Saved entries:
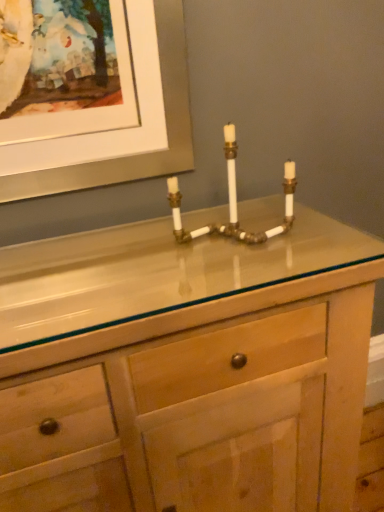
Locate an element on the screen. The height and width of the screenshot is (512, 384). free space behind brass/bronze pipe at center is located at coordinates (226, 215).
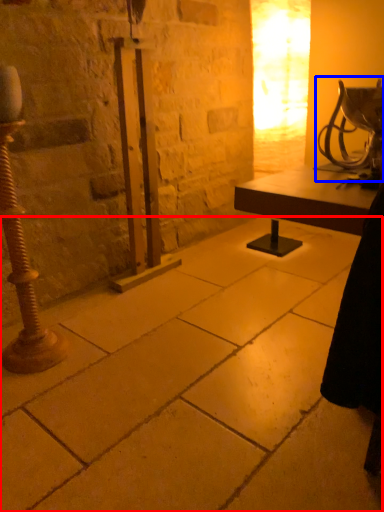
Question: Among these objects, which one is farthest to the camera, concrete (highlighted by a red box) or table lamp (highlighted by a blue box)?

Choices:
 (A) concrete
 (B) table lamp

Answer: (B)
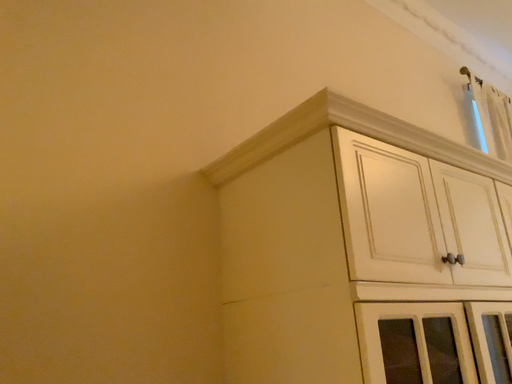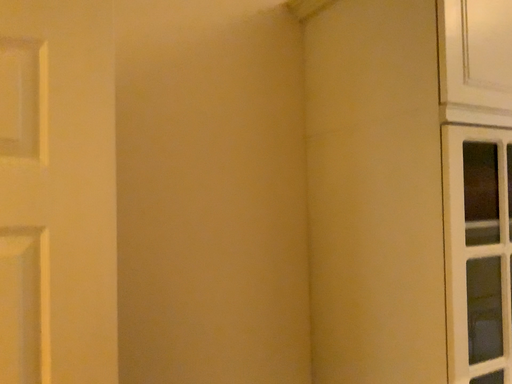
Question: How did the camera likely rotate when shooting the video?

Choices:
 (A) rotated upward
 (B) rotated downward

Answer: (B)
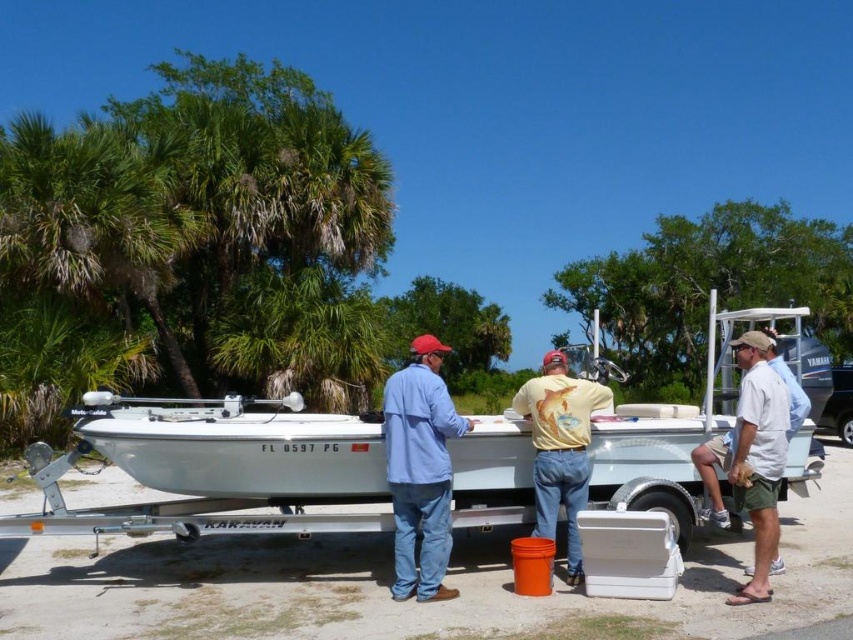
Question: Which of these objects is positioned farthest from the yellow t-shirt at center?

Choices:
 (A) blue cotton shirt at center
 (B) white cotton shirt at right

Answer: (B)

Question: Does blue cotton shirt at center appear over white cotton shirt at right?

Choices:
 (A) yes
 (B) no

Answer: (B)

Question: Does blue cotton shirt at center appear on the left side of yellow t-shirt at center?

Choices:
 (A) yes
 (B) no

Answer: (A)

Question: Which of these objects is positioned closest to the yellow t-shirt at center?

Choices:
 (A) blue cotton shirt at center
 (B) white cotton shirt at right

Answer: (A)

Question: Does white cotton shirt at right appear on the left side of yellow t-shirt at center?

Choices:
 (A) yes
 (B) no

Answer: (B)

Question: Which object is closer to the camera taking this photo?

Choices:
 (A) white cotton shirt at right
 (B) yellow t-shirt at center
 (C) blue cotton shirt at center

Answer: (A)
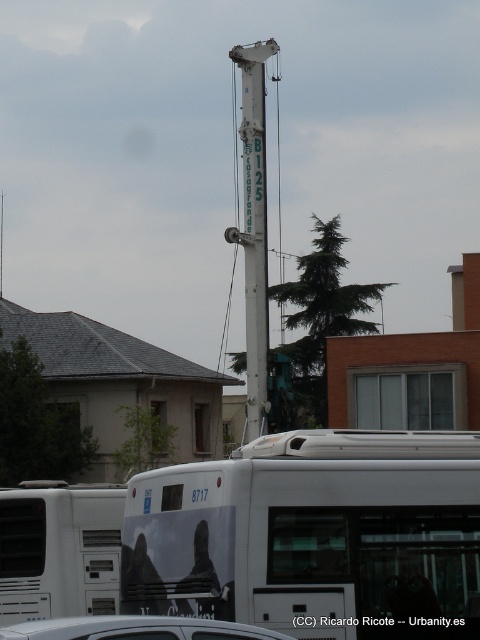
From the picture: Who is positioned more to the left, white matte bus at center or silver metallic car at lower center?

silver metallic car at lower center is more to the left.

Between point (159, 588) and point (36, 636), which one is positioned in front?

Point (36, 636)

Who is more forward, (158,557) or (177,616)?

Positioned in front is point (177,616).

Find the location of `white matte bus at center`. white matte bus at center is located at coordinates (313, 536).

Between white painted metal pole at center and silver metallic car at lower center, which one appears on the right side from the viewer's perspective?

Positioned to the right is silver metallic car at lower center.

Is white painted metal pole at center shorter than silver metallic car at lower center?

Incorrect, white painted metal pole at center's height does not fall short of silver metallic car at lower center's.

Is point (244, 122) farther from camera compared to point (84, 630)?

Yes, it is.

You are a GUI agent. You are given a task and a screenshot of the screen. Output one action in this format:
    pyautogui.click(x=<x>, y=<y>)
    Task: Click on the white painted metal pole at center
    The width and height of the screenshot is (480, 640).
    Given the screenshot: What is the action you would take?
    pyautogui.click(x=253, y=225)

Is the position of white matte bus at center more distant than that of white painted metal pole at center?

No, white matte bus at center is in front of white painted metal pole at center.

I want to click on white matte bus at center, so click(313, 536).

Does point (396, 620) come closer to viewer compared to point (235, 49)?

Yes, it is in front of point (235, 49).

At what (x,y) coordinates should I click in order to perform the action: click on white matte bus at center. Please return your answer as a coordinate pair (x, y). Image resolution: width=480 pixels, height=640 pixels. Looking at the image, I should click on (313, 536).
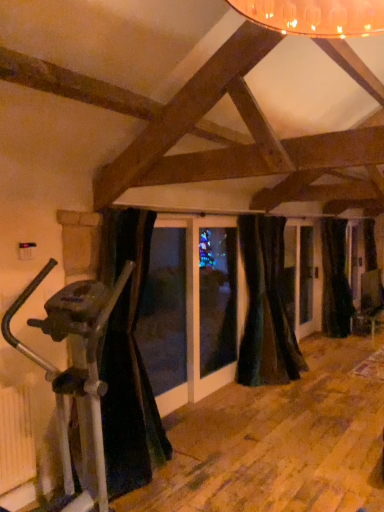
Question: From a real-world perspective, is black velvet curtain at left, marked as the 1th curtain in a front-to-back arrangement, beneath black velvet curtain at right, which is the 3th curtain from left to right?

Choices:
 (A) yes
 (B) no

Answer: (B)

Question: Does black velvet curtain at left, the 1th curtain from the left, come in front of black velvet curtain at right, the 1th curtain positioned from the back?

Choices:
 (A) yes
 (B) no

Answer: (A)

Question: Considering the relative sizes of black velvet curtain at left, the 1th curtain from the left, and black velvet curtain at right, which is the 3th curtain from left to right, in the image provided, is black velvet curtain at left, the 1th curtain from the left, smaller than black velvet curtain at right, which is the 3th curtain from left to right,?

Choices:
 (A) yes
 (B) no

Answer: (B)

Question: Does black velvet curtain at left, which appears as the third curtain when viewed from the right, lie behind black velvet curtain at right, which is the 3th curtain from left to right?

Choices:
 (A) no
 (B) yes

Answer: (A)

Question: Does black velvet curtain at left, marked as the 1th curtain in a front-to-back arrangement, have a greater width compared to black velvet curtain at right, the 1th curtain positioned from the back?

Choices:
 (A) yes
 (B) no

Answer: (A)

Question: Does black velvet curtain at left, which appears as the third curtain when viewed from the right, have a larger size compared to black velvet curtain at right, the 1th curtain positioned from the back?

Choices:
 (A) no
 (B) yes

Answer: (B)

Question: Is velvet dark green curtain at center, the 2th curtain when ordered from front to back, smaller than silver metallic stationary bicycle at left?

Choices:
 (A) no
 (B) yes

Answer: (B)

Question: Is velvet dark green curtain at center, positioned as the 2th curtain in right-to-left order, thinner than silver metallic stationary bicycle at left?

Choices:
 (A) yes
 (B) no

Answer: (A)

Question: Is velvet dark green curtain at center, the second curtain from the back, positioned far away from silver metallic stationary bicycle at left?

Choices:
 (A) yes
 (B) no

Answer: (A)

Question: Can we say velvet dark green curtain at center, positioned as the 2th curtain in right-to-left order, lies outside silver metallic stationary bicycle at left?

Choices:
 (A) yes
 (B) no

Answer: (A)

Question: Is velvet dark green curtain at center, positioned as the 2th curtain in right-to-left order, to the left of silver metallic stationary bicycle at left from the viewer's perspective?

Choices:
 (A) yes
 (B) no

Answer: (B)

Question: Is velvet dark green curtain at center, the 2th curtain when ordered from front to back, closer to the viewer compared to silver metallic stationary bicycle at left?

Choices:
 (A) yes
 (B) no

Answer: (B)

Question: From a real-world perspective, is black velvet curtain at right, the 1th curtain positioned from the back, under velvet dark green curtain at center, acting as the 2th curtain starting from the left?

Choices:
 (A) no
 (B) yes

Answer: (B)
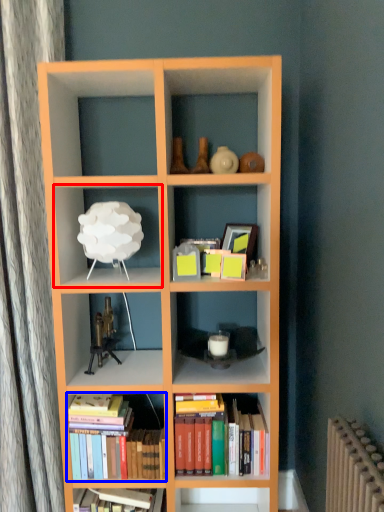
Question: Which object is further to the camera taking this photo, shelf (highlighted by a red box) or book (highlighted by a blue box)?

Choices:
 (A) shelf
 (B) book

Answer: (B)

Requirement:
Return each line from the rows above that contains the word "these".

Solution to the problem:
Question: Among these objects, which one is farthest to the camera, concrete (highlighted by a red box) or table lamp (highlighted by a blue box)?
Question: Which of these objects is positioned farthest from the yellow t-shirt at center?
Question: Which of these objects is positioned closest to the yellow t-shirt at center?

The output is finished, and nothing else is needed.